*** PROVIDED RECORDS ***

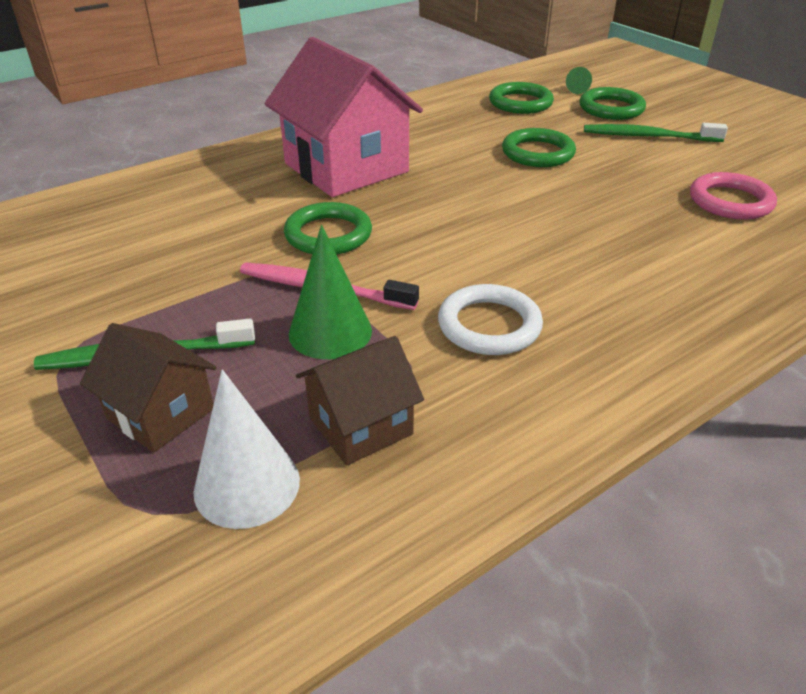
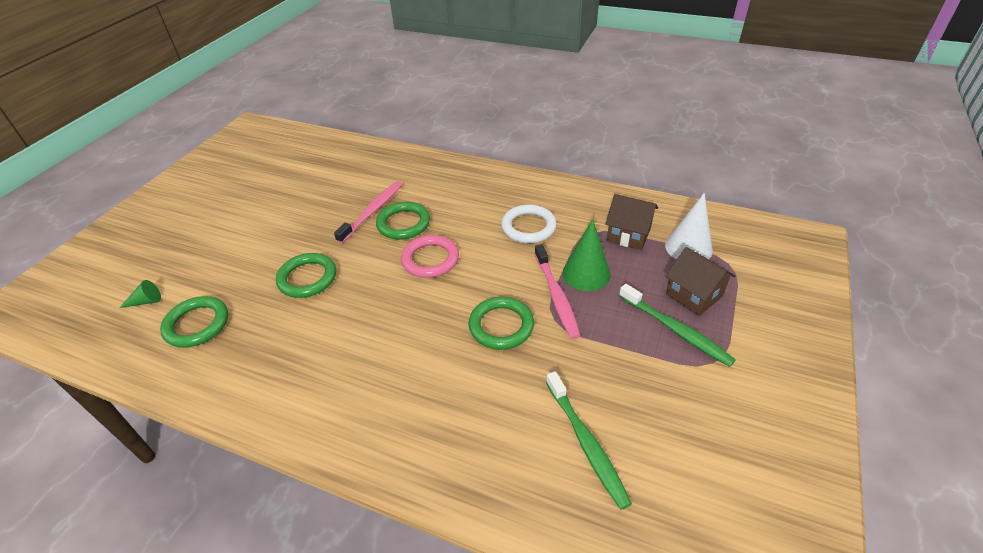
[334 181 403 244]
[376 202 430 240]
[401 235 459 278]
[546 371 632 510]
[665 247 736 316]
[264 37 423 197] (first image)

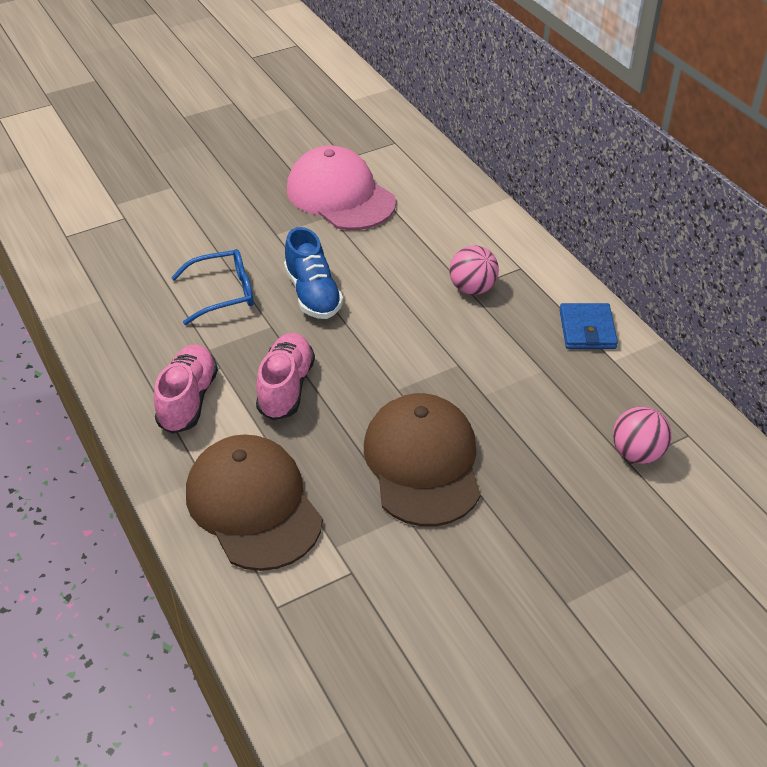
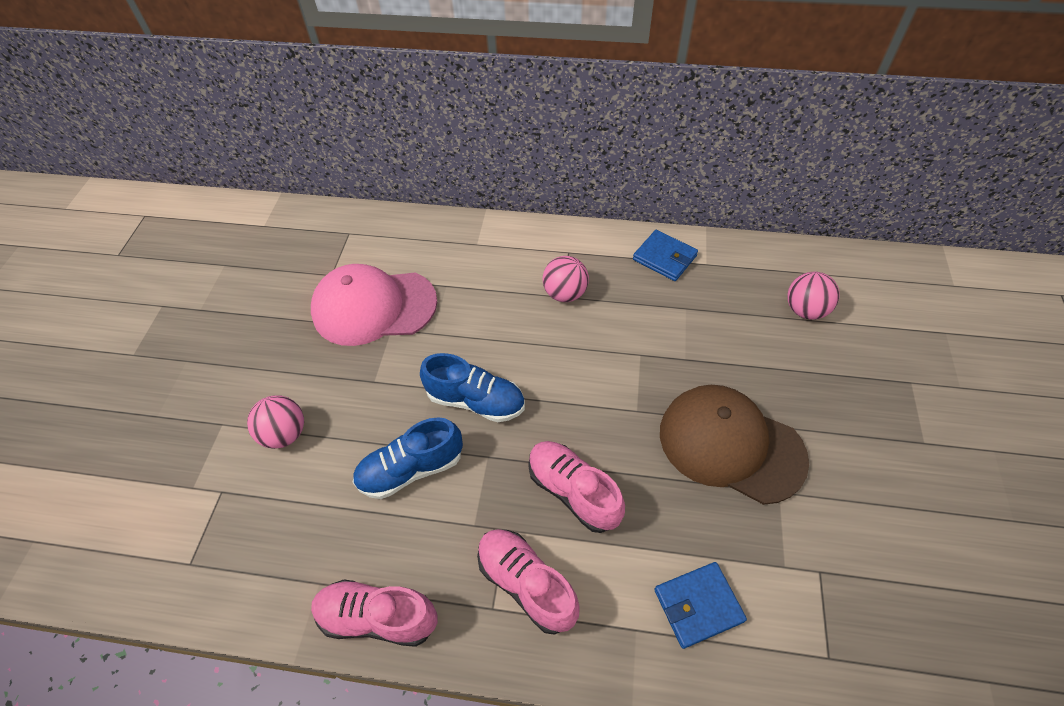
[247 395 304 449]
[311 579 438 647]
[353 417 463 499]
[654 562 747 649]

***

ASSIGNED TASK: Word for word, give back each entry from above, but skip any picture.

YOUR RESPONSE:
[334 181 403 244]
[376 202 430 240]
[401 235 459 278]
[546 371 632 510]
[665 247 736 316]
[264 37 423 197] (first image)

[247 395 304 449]
[311 579 438 647]
[353 417 463 499]
[654 562 747 649]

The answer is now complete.